> TASK DIRECTIONS:
Output should begin at the line holding "[220, 130, 266, 181]" and end at the last line of the entries; print those lines verbatim and no others.

Data extracted from a collection

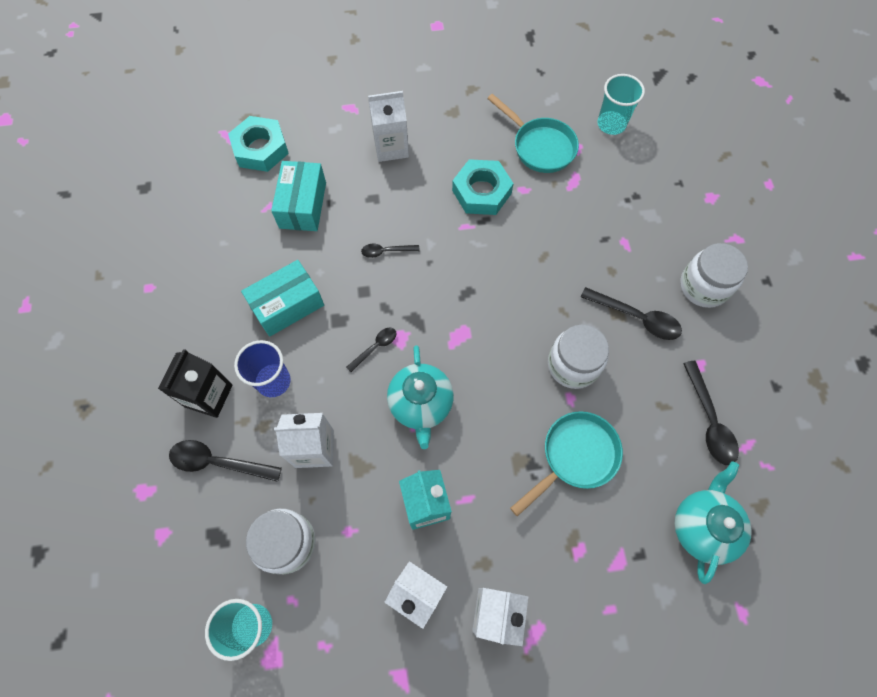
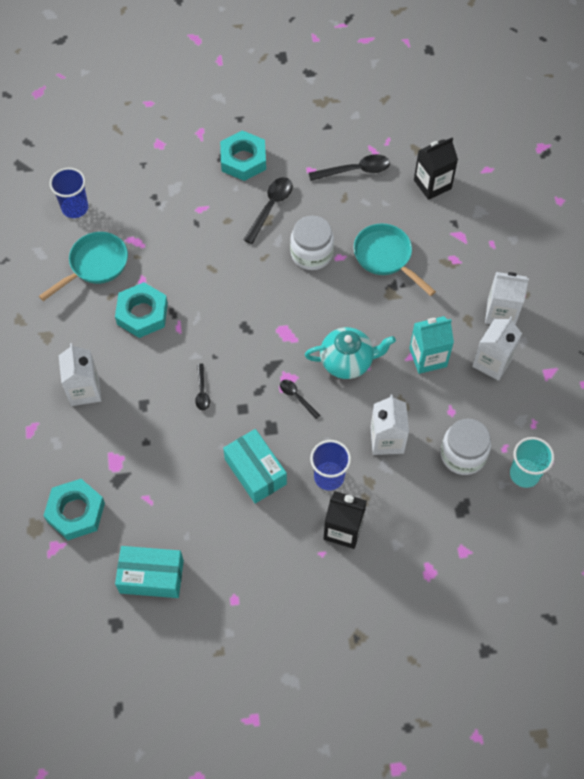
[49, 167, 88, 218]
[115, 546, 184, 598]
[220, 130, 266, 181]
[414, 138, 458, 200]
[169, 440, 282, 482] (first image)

> ANSWER SPACE:
[220, 130, 266, 181]
[414, 138, 458, 200]
[169, 440, 282, 482] (first image)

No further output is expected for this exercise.